BEGIN EXTRACTED MATERIAL

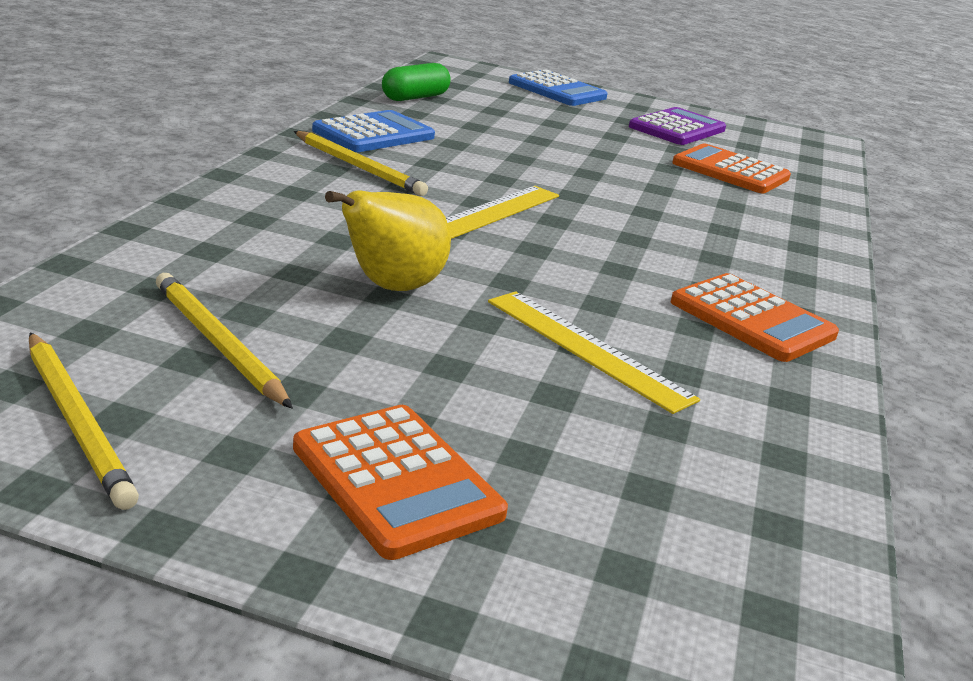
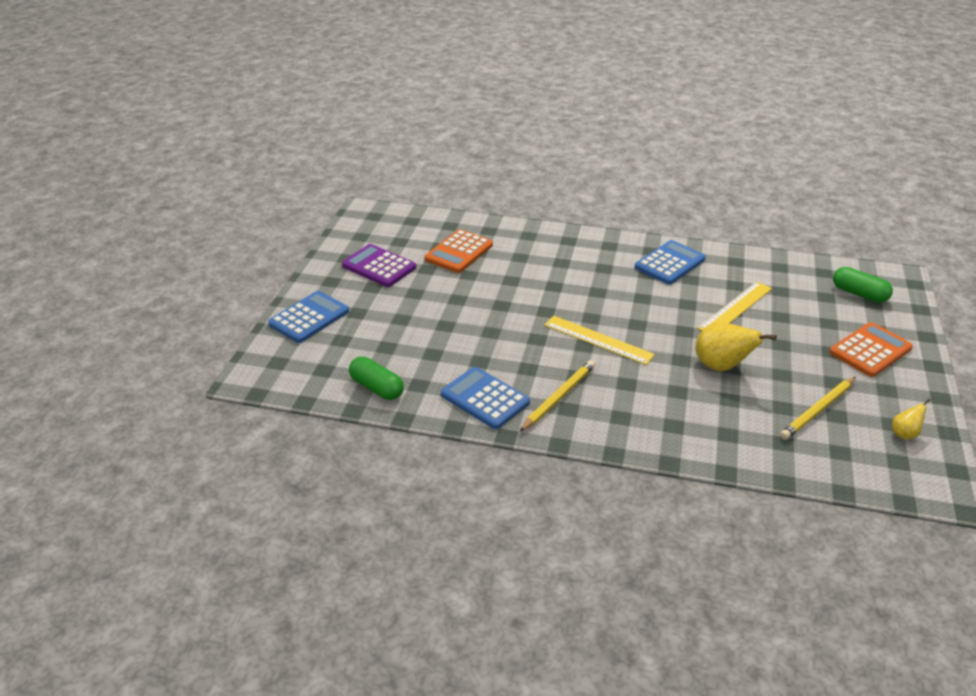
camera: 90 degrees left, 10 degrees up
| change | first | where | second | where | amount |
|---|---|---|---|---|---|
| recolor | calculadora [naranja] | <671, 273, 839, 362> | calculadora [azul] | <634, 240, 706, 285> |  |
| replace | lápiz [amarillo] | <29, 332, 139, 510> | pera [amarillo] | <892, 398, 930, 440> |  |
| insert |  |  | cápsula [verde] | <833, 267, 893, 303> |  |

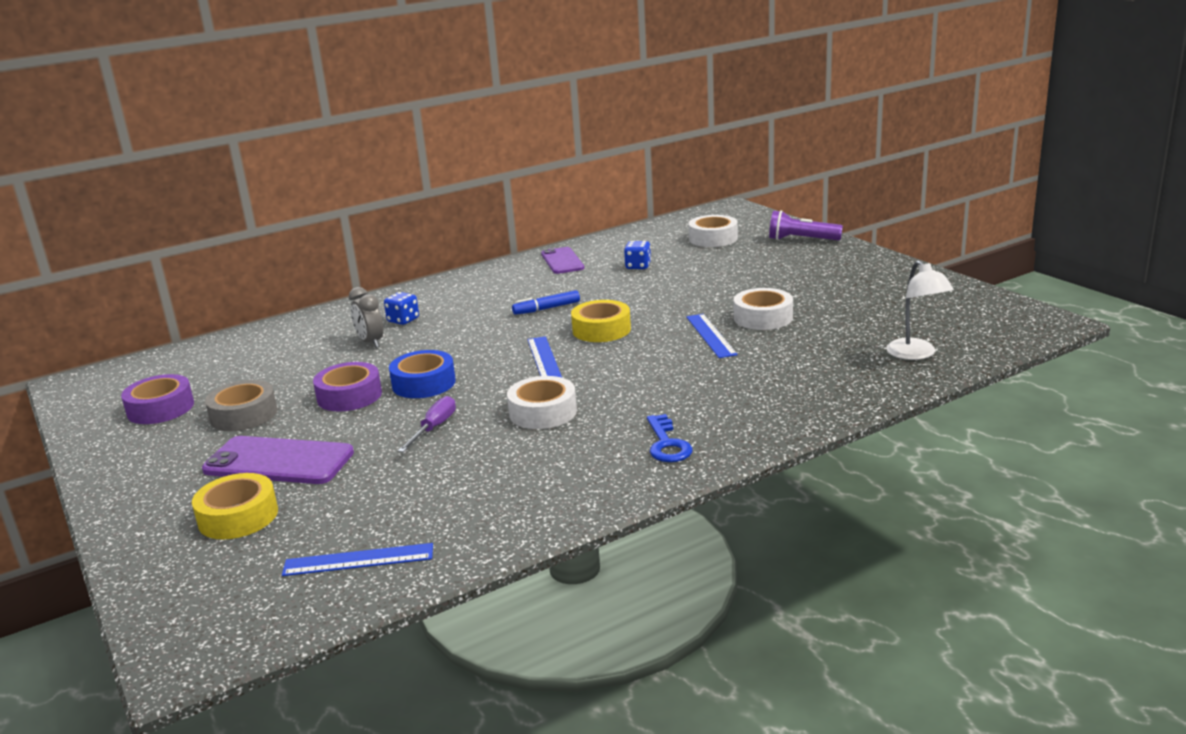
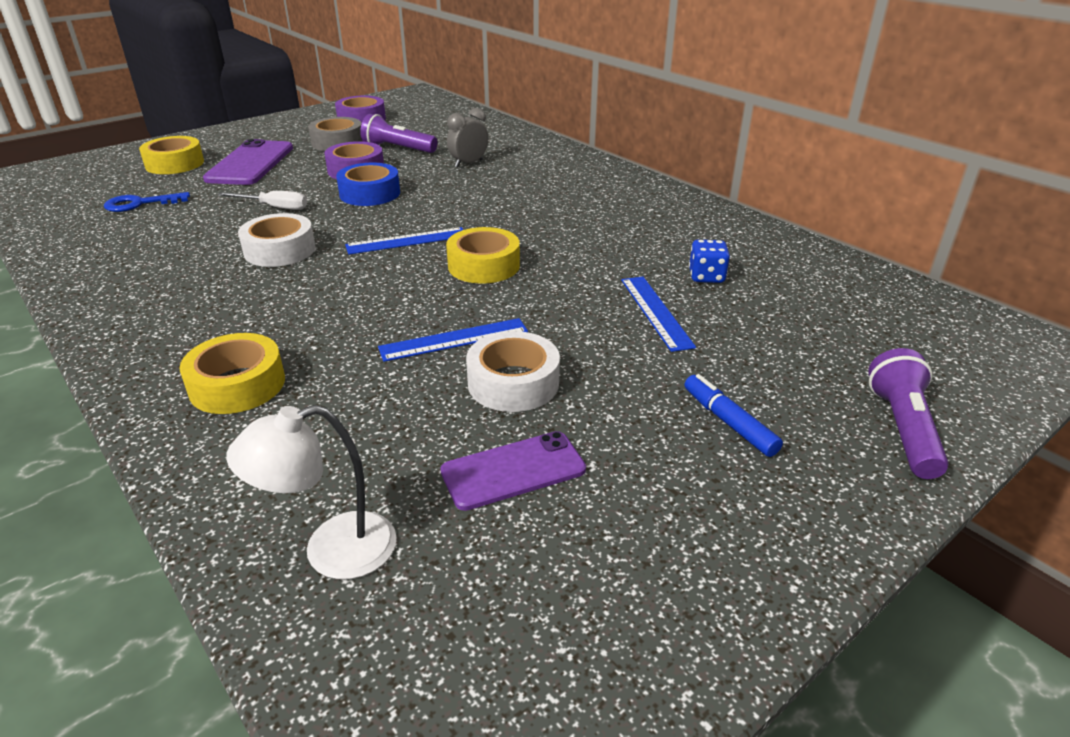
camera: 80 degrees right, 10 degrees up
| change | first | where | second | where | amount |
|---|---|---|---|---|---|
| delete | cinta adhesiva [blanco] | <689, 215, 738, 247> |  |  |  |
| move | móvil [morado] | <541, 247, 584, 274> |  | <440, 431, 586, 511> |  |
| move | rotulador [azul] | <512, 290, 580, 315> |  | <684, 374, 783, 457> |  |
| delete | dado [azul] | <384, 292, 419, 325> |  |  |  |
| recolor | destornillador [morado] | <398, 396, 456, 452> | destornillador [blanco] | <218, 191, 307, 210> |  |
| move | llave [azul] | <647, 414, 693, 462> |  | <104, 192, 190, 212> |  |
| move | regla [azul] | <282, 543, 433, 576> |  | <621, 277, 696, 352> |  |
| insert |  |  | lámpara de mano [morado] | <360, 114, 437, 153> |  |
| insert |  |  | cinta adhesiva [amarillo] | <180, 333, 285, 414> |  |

END EXTRACTED MATERIAL
BEGIN EXTRACTED MATERIAL

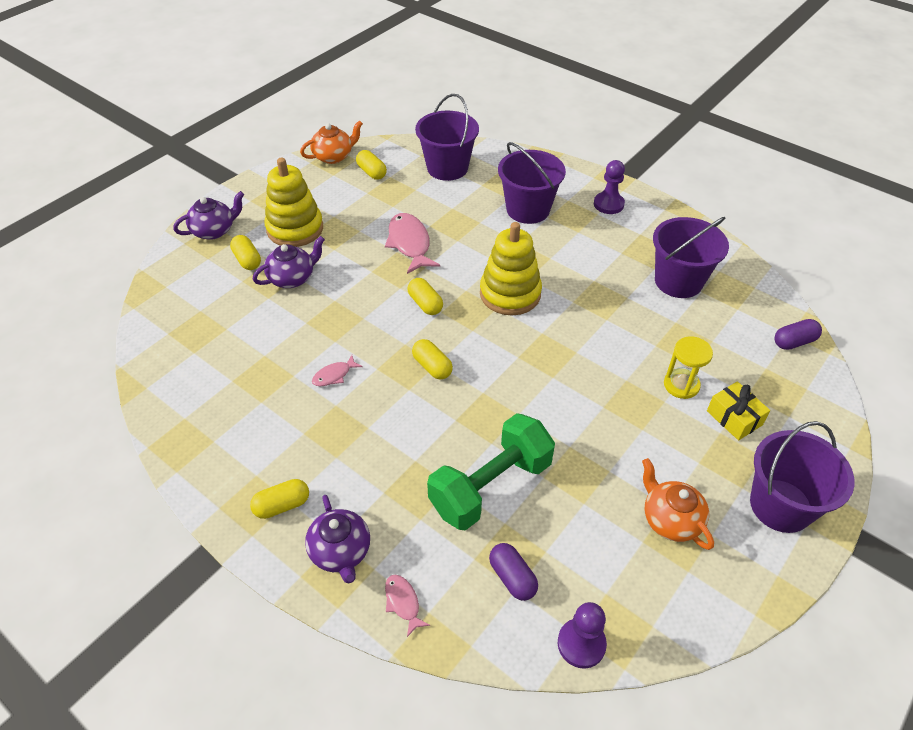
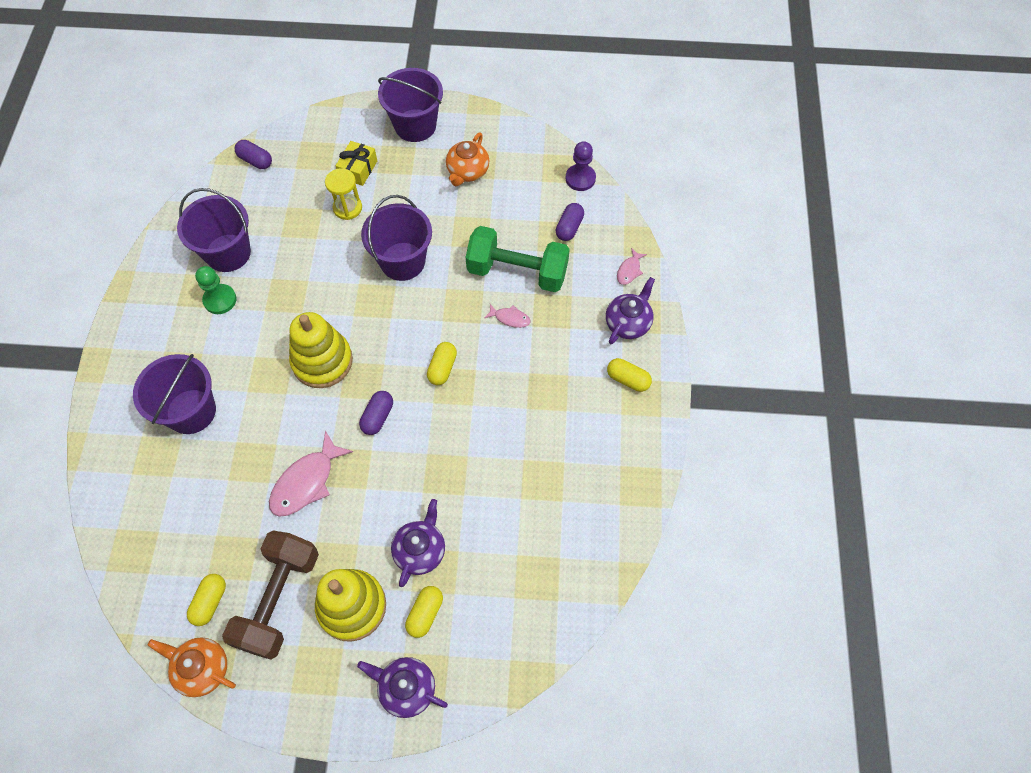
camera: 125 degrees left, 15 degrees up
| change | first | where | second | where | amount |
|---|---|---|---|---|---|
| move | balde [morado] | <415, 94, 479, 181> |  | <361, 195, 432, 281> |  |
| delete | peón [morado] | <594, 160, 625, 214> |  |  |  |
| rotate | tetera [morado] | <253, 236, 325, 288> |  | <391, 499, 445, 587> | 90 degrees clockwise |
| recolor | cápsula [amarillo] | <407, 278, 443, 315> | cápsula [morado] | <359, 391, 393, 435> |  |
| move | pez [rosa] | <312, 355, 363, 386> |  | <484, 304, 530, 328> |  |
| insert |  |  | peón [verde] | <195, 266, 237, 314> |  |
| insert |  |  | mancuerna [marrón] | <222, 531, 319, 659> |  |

END EXTRACTED MATERIAL
BEGIN EXTRACTED MATERIAL

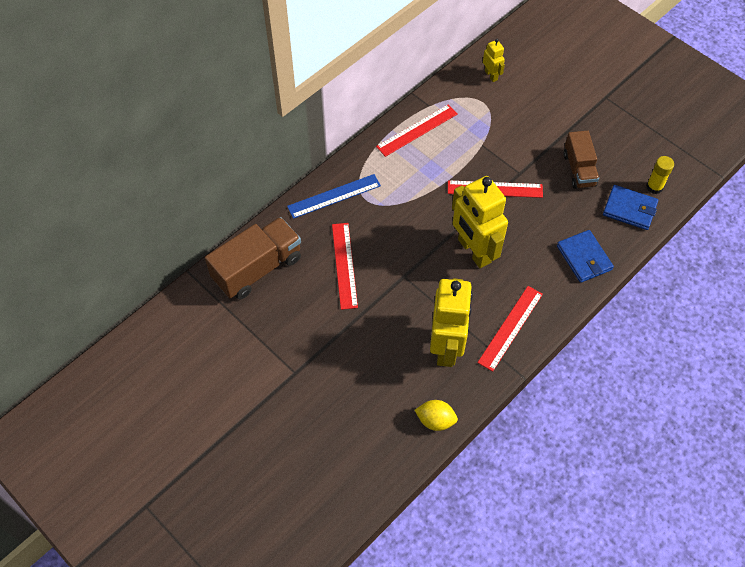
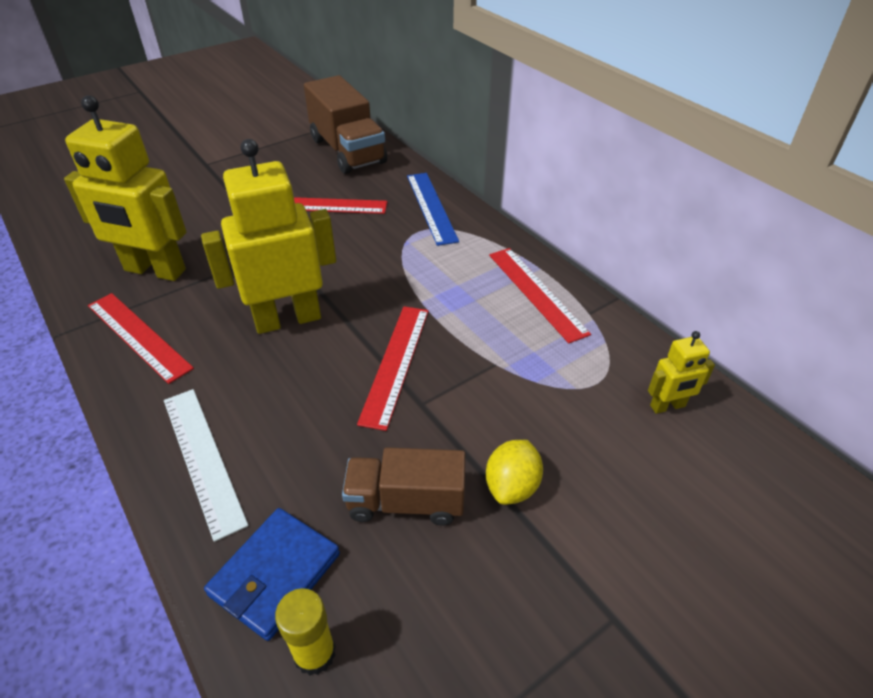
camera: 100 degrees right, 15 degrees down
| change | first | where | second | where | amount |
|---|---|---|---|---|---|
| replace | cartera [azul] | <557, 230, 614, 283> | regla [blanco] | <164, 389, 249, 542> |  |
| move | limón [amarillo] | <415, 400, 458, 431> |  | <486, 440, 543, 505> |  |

END EXTRACTED MATERIAL

• ABOUT THIS EXERCISE: Among the entries above, copy exactly only the lines starting with the one containing "recolor | calculadora" and going through the one containing "replace | lápiz", both ends included.

• PROBLEM SOLUTION:
| recolor | calculadora [naranja] | <671, 273, 839, 362> | calculadora [azul] | <634, 240, 706, 285> |  |
| replace | lápiz [amarillo] | <29, 332, 139, 510> | pera [amarillo] | <892, 398, 930, 440> |  |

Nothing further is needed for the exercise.